Which lines of the data below contain the word "kern"? Return each of those lines in full.

**Extracted information:**
%%

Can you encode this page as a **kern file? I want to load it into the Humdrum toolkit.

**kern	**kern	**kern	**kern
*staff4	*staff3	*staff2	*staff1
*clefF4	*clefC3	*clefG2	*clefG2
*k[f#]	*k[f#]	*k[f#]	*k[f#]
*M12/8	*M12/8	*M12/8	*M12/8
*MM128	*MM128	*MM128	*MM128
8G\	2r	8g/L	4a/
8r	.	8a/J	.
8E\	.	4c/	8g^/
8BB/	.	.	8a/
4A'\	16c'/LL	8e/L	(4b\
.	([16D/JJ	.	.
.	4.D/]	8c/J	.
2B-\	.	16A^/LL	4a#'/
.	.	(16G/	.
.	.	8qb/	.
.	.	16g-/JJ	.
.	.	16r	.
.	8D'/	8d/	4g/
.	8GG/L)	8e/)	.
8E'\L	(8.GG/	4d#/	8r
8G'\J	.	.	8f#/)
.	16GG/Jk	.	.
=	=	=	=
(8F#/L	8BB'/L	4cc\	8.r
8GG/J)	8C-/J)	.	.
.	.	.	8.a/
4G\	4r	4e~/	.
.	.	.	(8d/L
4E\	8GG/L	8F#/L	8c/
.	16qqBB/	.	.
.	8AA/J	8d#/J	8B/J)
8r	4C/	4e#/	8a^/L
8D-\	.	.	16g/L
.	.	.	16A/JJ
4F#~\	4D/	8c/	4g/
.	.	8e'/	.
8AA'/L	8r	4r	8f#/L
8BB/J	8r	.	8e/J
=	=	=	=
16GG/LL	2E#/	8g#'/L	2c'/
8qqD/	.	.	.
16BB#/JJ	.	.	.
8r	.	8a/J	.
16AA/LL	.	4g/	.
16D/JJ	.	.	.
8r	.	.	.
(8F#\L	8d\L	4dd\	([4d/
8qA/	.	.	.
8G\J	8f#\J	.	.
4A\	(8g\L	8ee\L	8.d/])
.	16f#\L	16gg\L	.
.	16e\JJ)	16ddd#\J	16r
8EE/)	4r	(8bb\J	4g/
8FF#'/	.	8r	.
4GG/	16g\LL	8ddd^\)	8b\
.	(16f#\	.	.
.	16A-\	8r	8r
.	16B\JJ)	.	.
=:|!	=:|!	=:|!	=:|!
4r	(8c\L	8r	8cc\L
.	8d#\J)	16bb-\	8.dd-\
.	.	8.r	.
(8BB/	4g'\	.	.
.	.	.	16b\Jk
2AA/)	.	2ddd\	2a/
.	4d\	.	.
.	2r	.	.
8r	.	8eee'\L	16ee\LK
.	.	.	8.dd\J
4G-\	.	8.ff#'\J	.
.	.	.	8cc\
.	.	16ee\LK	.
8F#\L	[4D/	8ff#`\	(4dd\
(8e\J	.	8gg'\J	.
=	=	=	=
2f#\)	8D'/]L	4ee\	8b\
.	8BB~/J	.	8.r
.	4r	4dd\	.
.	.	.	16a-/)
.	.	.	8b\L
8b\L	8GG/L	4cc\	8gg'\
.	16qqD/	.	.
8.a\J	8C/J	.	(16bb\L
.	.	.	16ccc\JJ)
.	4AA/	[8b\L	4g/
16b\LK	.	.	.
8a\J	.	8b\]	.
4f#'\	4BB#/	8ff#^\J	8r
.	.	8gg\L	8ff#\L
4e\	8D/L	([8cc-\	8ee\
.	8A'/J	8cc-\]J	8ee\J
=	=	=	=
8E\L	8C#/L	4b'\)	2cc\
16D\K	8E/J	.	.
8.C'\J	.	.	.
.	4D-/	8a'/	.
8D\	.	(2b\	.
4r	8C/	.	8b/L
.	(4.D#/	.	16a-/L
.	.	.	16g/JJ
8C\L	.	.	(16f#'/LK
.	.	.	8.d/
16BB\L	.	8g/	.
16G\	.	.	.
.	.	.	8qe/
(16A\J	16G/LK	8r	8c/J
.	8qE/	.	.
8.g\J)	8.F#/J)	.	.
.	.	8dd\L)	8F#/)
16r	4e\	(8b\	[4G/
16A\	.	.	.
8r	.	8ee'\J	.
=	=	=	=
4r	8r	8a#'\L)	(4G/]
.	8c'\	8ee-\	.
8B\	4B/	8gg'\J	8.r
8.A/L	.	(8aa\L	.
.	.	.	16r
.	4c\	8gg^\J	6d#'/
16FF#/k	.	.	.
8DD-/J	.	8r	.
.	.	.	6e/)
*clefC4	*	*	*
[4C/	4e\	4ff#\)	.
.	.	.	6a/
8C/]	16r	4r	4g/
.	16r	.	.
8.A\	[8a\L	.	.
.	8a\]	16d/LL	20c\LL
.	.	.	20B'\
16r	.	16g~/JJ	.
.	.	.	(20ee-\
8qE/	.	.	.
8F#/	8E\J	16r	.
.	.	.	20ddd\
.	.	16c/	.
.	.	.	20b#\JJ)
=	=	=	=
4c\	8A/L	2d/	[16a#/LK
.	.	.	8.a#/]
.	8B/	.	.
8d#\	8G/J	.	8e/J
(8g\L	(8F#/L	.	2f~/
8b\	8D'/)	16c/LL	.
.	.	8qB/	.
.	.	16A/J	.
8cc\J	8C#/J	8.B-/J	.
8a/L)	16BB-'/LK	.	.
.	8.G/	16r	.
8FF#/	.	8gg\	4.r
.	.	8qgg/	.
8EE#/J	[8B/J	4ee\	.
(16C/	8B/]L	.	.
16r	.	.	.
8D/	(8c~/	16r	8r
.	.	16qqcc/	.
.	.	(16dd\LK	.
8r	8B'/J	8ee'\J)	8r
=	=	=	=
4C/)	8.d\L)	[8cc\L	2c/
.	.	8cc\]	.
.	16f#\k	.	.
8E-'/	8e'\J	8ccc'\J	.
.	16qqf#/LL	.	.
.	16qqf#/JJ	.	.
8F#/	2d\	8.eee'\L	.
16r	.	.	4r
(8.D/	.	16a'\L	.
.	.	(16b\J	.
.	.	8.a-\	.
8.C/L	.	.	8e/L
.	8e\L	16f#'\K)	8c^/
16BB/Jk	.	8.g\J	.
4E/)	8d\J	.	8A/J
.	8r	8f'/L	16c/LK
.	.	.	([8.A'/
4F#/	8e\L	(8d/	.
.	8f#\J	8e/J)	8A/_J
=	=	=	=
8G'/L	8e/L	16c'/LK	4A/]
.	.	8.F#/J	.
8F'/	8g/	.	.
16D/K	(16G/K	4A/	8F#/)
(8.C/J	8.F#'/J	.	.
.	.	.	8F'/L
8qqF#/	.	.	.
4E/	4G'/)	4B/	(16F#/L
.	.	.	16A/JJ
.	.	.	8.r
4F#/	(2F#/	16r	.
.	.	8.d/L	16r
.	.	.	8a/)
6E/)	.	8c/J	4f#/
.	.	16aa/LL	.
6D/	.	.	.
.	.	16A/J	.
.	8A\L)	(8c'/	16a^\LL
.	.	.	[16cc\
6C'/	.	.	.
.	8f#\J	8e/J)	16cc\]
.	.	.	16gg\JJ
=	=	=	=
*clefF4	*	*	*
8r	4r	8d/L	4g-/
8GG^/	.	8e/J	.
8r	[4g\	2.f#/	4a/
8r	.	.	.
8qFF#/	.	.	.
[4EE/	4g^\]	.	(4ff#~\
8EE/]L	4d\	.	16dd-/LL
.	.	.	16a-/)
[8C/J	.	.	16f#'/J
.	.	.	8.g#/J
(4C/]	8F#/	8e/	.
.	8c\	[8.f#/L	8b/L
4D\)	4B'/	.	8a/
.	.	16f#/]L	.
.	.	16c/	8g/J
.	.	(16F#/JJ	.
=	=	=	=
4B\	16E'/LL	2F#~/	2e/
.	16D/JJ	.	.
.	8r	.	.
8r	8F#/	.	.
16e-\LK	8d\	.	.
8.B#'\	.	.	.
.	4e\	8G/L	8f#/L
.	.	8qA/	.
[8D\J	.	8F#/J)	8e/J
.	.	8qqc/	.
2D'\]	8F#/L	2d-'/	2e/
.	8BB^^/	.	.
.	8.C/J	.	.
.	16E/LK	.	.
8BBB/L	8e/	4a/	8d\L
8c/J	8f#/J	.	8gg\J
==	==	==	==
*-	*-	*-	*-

%%

**Answer to this task:**
Can you encode this page as a **kern file? I want to load it into the Humdrum toolkit.
**kern	**kern	**kern	**kern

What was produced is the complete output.